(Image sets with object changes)
════════
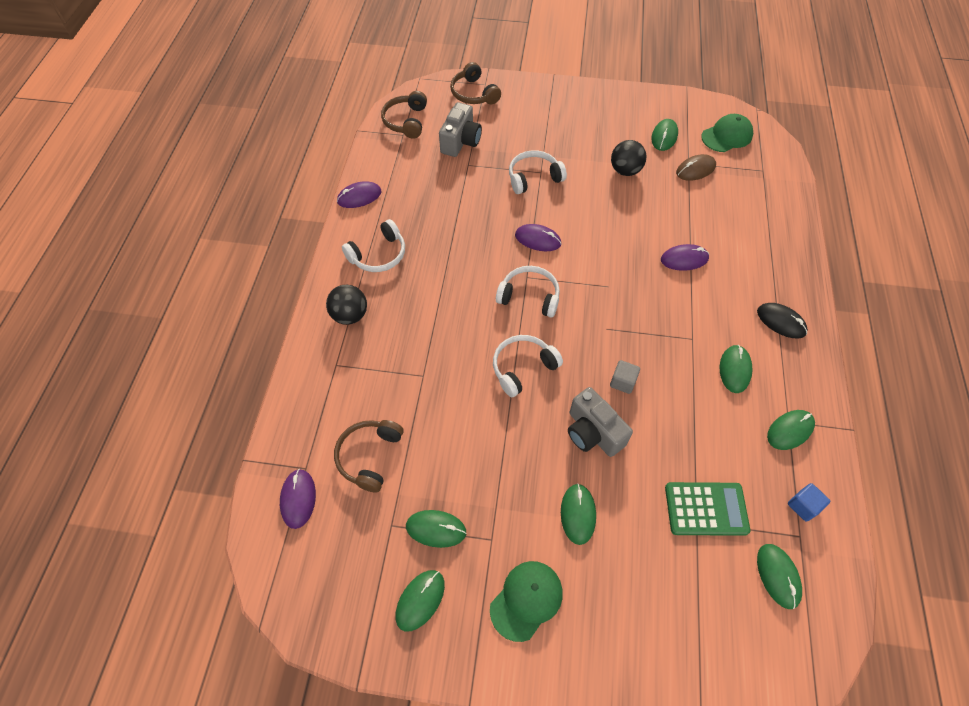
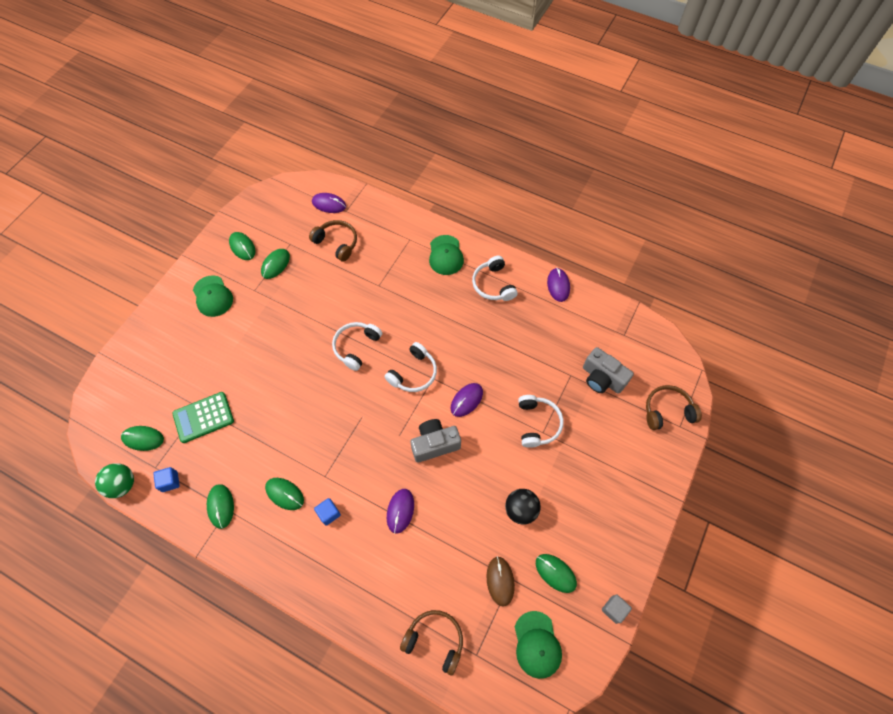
camera: 110 degrees right, 5 degrees up
(350, 315) = (445, 255): black ball -> green cap
(406, 121) = (641, 342): brown headphones -> brown headphones (435, 640)
(523, 368) = (356, 347): white headphones -> white headphones turned 135 degrees counterclockwise
(578, 514) = (242, 341): green mouse -> none
(593, 432) = (288, 371): grey camera -> grey camera (434, 444)
(622, 382) = (314, 407): grey cube -> grey cube (614, 609)
(706, 509) = (203, 417): green calculator -> green calculator turned 45 degrees clockwise
(726, 319) = (329, 513): none -> blue cube
(781, 322) = (306, 558): black mouse -> none
(845, 566) = (122, 484): none -> green ball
════════
**WHAT YOU SHOULD DO:** In the data above, how many lines carry the string "degrees"? Only the number should be given.

**TASK OUTPUT:** 3